### Task details
Copy each line of the listing below exactly and drop the images.

### Material provided
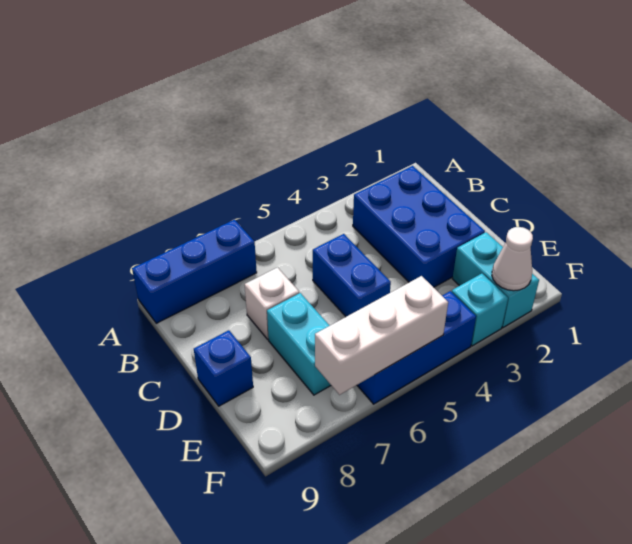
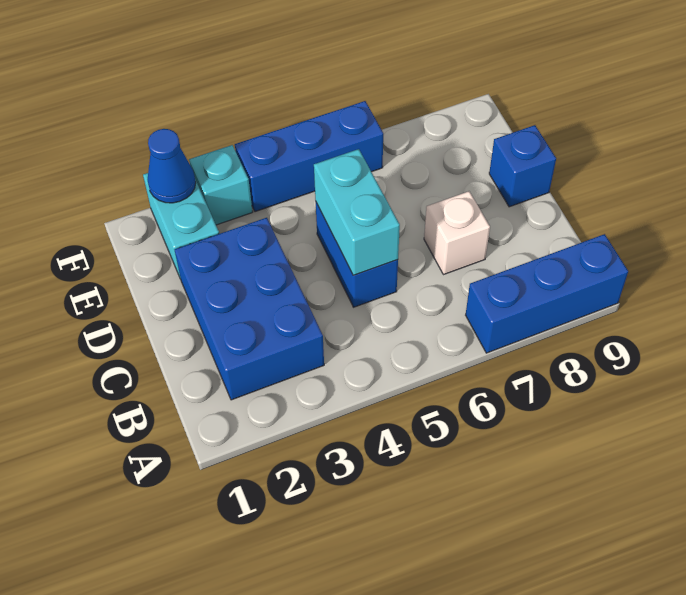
cyan brick D7:E7 level 1 -> cyan brick C5:D5 level 2
white cone F2 level 2 -> blue cone F2 level 2
white brick F5:F7 level 2 -> none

### Solution to this task
cyan brick D7:E7 level 1 -> cyan brick C5:D5 level 2
white cone F2 level 2 -> blue cone F2 level 2
white brick F5:F7 level 2 -> none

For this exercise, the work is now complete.